**EXERCISE PROMPT**. From the line that contains "(316, 110) = (374, 591): brown" to the final line of the entries below, write out every line exactly as it appears, and nothing else.
BEGIN
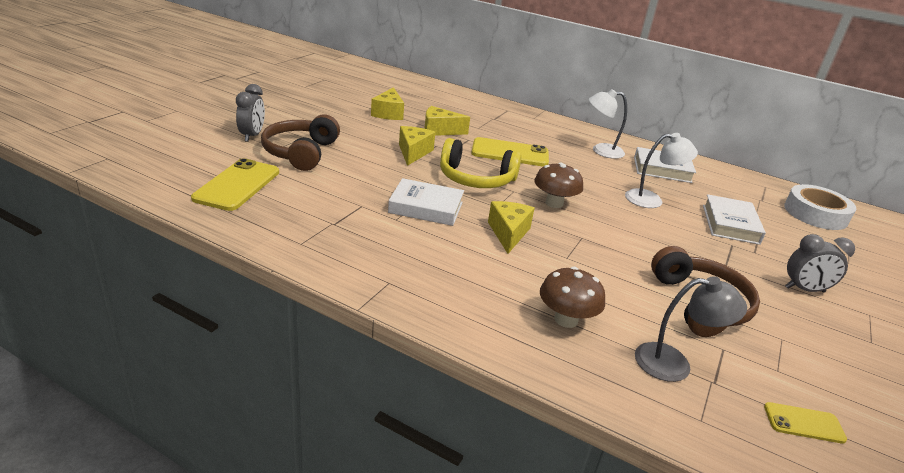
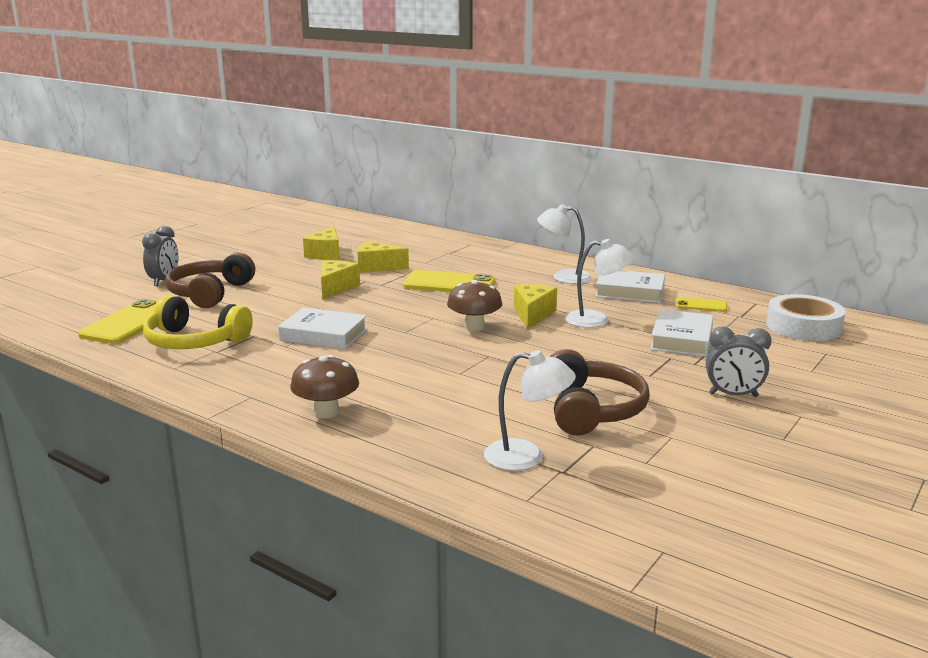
camera: 10 degrees right, 10 degrees down
(476, 179) = (395, 308): yellow headphones -> yellow headphones (194, 341)
(508, 233) = (405, 354): yellow cheese -> yellow cheese (532, 314)
(566, 319) = (426, 423): brown mushroom -> brown mushroom (326, 412)
(674, 363) = (526, 457): grey lamp -> white lamp
(803, 423) = (644, 503): yellow phone -> yellow phone (701, 305)

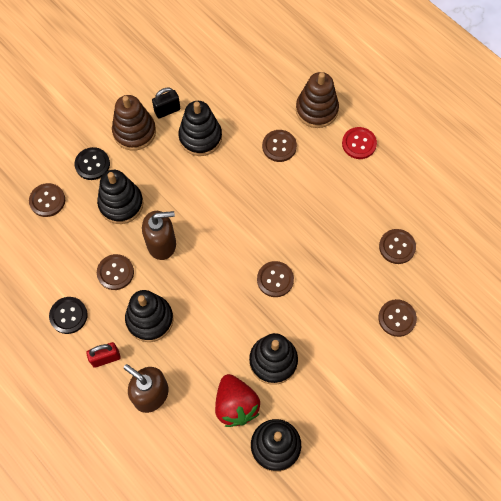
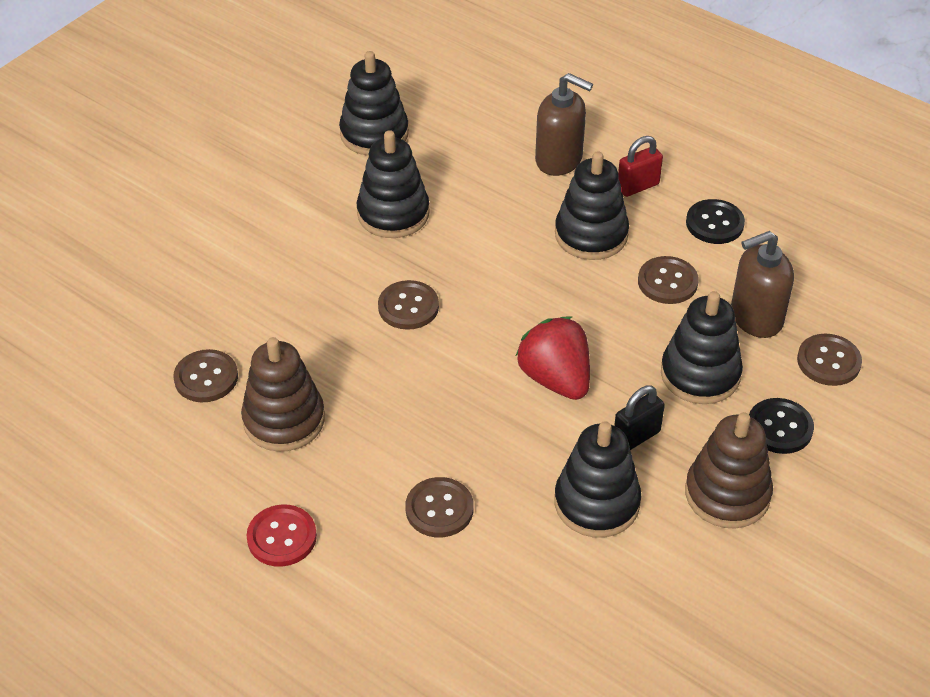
camera: 170 degrees right, 20 degrees down
(162, 244) = (608, 328): brown soap dispenser -> brown soap dispenser (755, 317)
(167, 110) = (679, 543): black padlock -> black padlock (636, 437)
(236, 405) = (437, 164): red strawberry -> red strawberry (555, 379)
(316, 110) = (374, 591): brown stacking toy -> brown stacking toy (284, 420)
(397, 318) = (207, 285): brown button -> none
END
**ANSWER FOR THIS EXERCISE**.
(316, 110) = (374, 591): brown stacking toy -> brown stacking toy (284, 420)
(397, 318) = (207, 285): brown button -> none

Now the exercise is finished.